◆ **What the task requires**:
Without the images, reproduce each line of the material exactly.

◆ **Provided data**:
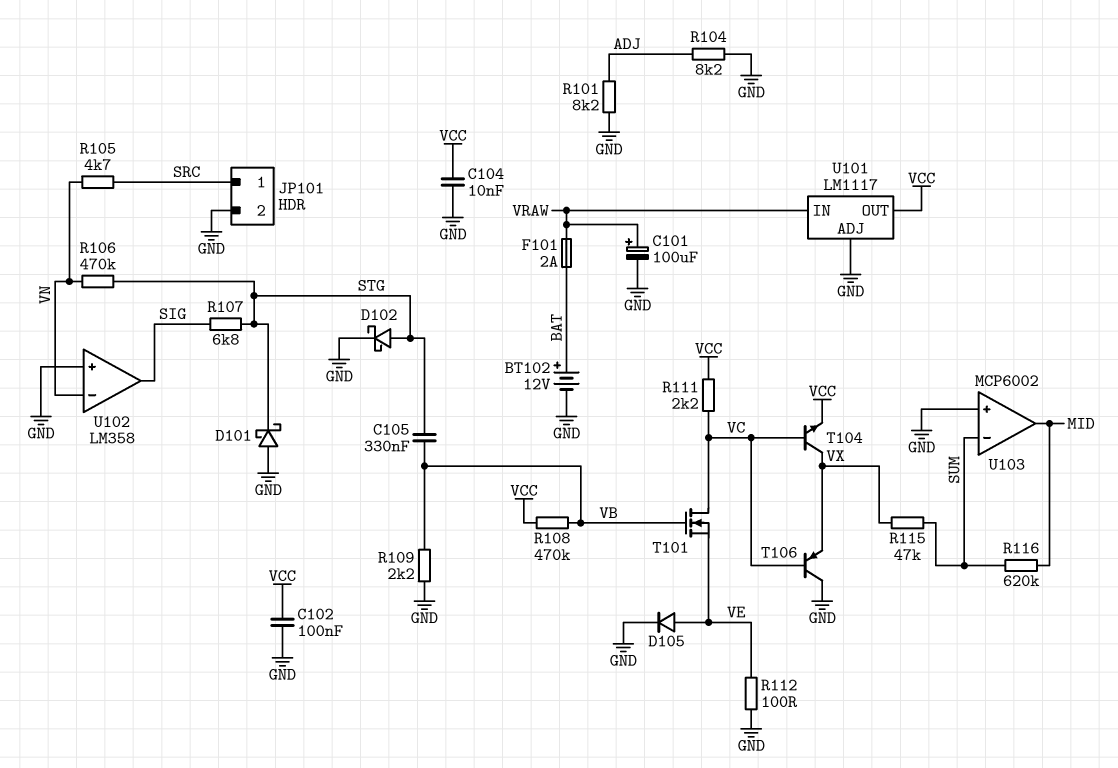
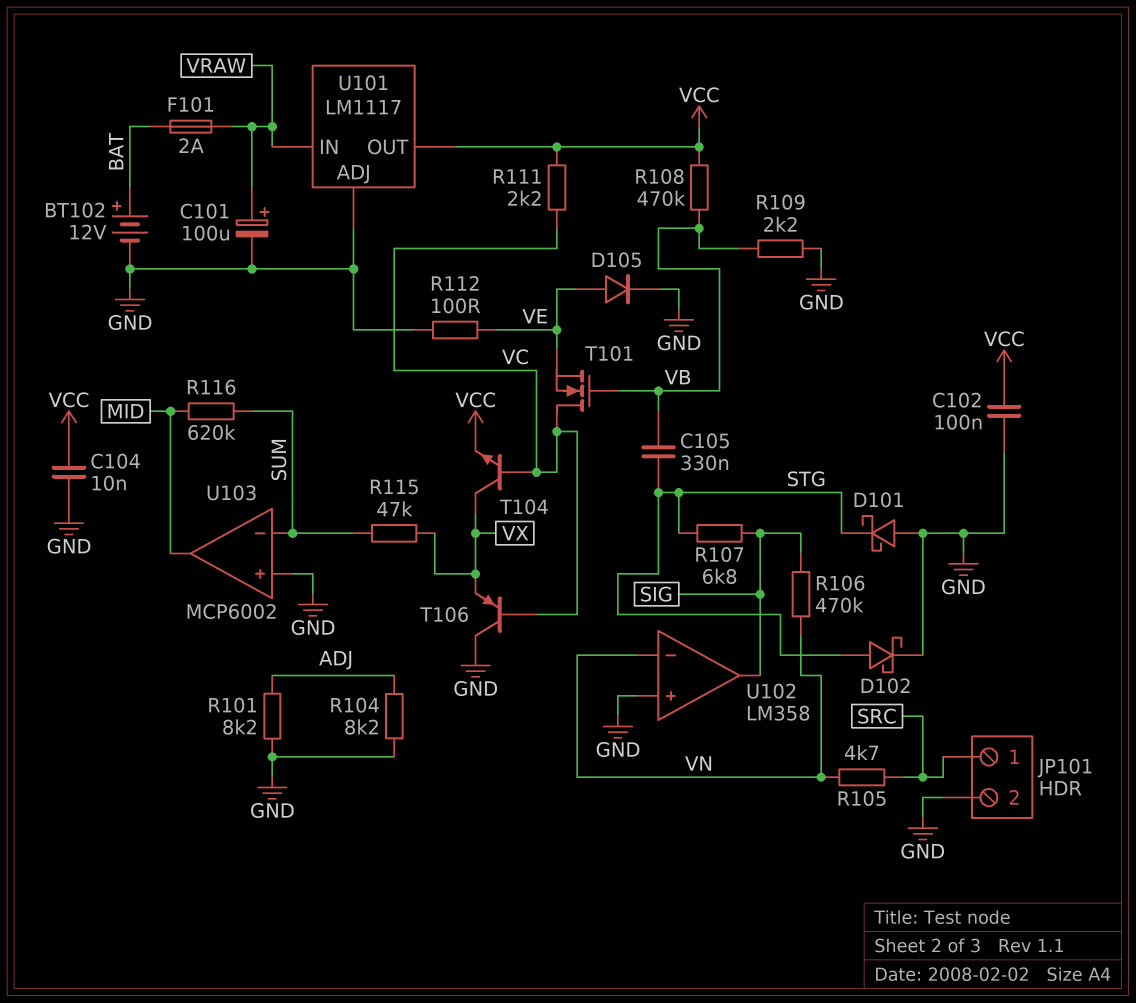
R106: 470k (STG, VN) -> 470k (SIG, VN)

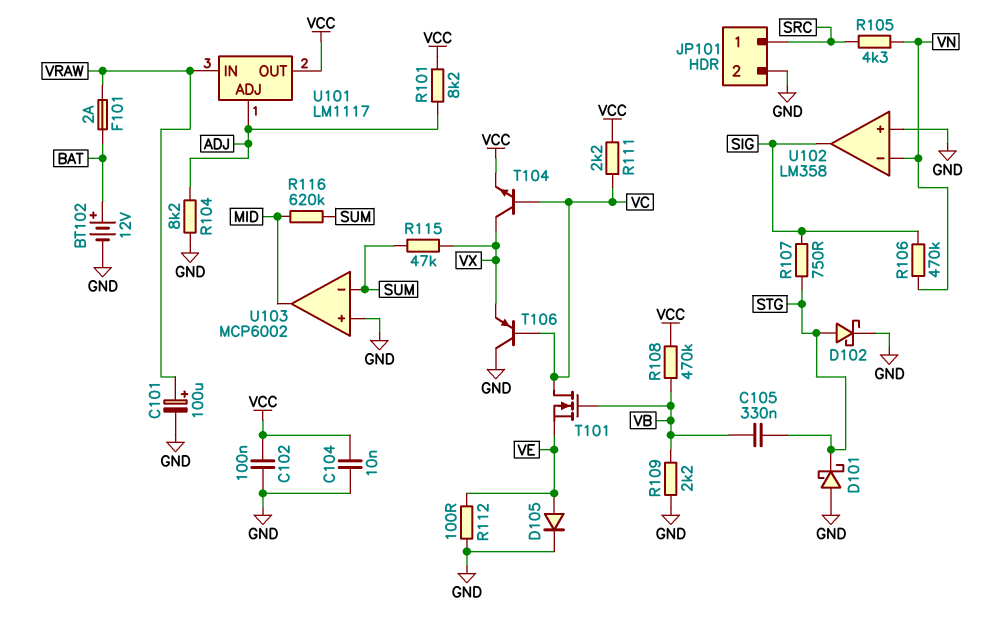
R101: 8.2k (ADJ, GND) -> 8.2k (ADJ, VCC)
R105: 4.7k (SRC, VN) -> 4.3k (SRC, VN)
R107: 6.8k (SIG, STG) -> 750 (SIG, STG)
U101 pin ADJ: GND -> ADJ

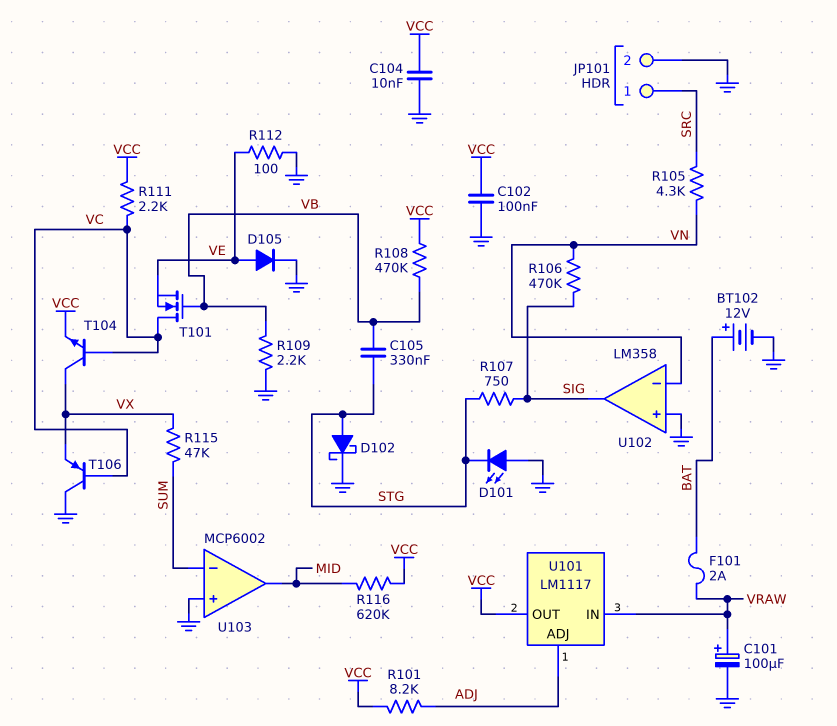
D101: schottky (A GND, K STG) -> LED (A GND, K STG)
R104: 8.2k (ADJ, GND) -> none
R116: 620k (MID, SUM) -> 620k (MID, VCC)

◆ **Written response**:
R106: 470k (STG, VN) -> 470k (SIG, VN)

R101: 8.2k (ADJ, GND) -> 8.2k (ADJ, VCC)
R105: 4.7k (SRC, VN) -> 4.3k (SRC, VN)
R107: 6.8k (SIG, STG) -> 750 (SIG, STG)
U101 pin ADJ: GND -> ADJ

D101: schottky (A GND, K STG) -> LED (A GND, K STG)
R104: 8.2k (ADJ, GND) -> none
R116: 620k (MID, SUM) -> 620k (MID, VCC)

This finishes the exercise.